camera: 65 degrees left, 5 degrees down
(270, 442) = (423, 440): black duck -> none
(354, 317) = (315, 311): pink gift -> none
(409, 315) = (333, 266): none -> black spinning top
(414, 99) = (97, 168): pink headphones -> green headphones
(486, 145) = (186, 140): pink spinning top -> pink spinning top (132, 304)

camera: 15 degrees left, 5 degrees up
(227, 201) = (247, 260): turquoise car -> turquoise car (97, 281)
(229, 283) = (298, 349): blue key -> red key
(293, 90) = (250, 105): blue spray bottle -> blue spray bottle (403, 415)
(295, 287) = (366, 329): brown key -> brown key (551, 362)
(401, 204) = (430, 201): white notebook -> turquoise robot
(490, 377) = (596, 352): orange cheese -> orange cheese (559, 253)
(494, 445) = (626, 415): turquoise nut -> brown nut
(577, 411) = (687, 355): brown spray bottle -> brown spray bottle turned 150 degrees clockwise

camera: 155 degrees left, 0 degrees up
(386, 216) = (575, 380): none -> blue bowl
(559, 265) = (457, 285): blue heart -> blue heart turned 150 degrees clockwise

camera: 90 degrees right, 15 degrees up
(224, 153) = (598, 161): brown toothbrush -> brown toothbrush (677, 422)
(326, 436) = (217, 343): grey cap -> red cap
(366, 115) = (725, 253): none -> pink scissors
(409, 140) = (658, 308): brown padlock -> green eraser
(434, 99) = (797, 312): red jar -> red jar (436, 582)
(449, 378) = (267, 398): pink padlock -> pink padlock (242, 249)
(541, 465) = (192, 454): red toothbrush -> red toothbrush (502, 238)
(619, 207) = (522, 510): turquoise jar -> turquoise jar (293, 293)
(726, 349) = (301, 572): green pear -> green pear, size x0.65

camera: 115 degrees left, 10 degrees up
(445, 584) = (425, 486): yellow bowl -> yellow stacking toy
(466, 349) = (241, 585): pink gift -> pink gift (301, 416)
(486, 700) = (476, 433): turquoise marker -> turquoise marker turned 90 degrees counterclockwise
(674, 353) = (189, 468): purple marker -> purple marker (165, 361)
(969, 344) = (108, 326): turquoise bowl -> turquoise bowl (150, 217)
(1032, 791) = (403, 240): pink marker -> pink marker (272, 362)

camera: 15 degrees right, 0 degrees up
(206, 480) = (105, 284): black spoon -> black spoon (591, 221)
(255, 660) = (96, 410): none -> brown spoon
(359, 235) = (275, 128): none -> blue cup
_ _ _ _ _
• _WHAT YOU SHOULD DO_:
Take from the material above every line that includes the word "spray".

• _WRITTEN ANSWER_:
(293, 90) = (250, 105): blue spray bottle -> blue spray bottle (403, 415)
(577, 411) = (687, 355): brown spray bottle -> brown spray bottle turned 150 degrees clockwise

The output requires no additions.